**** DATA PROVIDED

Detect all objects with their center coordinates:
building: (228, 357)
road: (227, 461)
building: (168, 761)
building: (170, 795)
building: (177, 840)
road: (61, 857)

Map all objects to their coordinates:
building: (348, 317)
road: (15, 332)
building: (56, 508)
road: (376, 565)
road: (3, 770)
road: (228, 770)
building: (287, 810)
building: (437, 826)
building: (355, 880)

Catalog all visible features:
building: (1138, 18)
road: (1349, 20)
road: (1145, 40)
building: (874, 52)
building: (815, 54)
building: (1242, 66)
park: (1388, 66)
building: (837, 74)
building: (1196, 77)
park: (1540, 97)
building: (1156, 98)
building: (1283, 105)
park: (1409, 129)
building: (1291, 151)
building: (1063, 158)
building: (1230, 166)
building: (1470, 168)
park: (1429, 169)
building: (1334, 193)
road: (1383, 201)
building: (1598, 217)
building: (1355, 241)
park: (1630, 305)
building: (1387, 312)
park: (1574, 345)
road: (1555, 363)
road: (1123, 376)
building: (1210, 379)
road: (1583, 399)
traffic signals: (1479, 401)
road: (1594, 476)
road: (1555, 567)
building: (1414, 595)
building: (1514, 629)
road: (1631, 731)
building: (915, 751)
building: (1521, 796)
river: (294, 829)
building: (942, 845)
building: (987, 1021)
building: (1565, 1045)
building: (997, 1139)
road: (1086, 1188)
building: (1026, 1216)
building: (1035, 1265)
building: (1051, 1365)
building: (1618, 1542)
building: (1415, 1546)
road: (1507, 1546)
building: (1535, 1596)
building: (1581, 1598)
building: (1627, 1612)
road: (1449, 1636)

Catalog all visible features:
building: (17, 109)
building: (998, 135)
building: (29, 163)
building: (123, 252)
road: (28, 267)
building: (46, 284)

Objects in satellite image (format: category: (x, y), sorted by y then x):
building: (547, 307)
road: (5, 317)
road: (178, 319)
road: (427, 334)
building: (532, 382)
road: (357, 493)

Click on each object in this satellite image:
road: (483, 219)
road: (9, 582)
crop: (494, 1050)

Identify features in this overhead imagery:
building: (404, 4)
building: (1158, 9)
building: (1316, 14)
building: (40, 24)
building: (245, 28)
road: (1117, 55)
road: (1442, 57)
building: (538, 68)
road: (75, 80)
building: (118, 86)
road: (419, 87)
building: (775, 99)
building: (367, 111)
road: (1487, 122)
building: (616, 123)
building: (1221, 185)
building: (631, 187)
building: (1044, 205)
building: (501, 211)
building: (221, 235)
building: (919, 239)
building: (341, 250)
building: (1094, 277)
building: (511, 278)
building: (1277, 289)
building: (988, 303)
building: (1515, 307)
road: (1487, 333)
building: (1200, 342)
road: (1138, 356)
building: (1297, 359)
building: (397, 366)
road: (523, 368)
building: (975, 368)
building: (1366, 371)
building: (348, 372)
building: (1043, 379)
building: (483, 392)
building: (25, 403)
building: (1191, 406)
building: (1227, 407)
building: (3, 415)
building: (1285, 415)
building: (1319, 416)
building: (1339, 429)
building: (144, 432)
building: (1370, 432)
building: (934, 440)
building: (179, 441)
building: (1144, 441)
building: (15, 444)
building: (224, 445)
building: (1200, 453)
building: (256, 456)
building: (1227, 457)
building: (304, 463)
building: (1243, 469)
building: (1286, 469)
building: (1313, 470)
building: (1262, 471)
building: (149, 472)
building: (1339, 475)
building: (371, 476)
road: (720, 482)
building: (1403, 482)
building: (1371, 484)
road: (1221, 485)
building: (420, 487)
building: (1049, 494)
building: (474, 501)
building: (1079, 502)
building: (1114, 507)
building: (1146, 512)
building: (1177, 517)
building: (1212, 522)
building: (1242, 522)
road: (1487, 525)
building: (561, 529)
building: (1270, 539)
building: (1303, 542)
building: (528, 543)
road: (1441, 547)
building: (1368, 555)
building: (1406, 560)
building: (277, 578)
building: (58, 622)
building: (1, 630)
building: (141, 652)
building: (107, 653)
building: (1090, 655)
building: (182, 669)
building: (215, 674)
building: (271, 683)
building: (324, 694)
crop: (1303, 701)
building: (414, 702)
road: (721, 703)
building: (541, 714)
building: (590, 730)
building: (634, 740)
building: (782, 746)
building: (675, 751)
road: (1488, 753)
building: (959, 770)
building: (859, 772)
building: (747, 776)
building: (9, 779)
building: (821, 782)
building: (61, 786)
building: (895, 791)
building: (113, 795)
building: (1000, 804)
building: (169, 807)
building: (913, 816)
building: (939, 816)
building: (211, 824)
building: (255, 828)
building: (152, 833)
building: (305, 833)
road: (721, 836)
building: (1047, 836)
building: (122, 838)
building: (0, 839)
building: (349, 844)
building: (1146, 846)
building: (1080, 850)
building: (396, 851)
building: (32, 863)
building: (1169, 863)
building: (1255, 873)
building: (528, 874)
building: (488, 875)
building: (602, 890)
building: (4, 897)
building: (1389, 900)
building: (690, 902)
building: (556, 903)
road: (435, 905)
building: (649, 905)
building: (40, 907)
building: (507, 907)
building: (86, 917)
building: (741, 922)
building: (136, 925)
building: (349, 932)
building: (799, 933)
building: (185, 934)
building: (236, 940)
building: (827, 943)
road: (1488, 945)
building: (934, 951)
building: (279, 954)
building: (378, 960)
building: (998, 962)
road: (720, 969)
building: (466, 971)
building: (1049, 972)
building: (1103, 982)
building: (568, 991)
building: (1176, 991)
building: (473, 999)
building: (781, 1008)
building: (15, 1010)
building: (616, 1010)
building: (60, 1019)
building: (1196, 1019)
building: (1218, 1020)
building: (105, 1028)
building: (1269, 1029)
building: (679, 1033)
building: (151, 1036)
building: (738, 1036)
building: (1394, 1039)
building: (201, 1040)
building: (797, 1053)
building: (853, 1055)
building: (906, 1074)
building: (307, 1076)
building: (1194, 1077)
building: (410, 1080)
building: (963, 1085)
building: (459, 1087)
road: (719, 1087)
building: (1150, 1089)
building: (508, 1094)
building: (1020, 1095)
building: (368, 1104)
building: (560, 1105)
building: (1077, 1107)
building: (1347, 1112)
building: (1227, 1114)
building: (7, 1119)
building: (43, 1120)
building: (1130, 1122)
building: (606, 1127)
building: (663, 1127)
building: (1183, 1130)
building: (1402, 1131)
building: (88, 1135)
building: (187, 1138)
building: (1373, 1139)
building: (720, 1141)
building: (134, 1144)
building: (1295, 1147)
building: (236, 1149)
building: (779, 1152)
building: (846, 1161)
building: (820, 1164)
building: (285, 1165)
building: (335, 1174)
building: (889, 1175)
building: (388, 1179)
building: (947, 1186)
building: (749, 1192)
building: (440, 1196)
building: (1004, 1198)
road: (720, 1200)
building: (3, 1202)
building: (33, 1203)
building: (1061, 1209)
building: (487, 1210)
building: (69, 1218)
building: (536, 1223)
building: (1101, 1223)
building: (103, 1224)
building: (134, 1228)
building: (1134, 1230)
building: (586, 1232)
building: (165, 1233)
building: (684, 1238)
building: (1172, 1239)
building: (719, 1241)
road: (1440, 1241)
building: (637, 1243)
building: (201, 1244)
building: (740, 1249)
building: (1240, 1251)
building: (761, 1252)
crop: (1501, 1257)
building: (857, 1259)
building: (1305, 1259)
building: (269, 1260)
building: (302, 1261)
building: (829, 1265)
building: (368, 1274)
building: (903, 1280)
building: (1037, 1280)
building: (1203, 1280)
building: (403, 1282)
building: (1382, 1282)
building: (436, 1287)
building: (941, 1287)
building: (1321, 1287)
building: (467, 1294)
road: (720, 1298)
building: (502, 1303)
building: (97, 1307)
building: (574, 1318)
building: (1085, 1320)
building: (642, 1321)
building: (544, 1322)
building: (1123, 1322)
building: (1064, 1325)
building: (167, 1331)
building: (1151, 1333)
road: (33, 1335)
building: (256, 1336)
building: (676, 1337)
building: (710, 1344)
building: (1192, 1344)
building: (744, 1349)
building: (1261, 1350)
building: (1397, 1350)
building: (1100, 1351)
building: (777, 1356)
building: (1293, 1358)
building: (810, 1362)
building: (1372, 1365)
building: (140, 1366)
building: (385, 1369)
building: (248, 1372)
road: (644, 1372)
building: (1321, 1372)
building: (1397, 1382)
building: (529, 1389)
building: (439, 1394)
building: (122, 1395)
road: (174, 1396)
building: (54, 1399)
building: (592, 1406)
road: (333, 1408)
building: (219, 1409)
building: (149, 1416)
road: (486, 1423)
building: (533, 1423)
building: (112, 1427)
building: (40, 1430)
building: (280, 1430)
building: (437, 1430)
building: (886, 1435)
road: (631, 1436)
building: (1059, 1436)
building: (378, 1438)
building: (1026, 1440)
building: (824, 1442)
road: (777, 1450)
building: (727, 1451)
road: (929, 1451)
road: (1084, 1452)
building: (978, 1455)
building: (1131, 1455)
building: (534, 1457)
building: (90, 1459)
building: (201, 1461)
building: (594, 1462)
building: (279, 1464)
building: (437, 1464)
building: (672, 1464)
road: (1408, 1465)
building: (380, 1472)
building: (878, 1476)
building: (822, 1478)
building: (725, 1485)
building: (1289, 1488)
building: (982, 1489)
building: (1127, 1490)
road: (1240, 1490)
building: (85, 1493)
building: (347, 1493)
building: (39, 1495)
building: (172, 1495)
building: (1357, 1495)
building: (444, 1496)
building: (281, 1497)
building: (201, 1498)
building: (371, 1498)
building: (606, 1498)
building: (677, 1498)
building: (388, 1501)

********

* INSTRUCTIONS FOR THE TASK *
Gather from the records above every line containing the string "satellite".

* RESPONSE FOR THIS EXERCISE *
Objects in satellite image (format: category: (x, y), sorted by y then x):
Click on each object in this satellite image:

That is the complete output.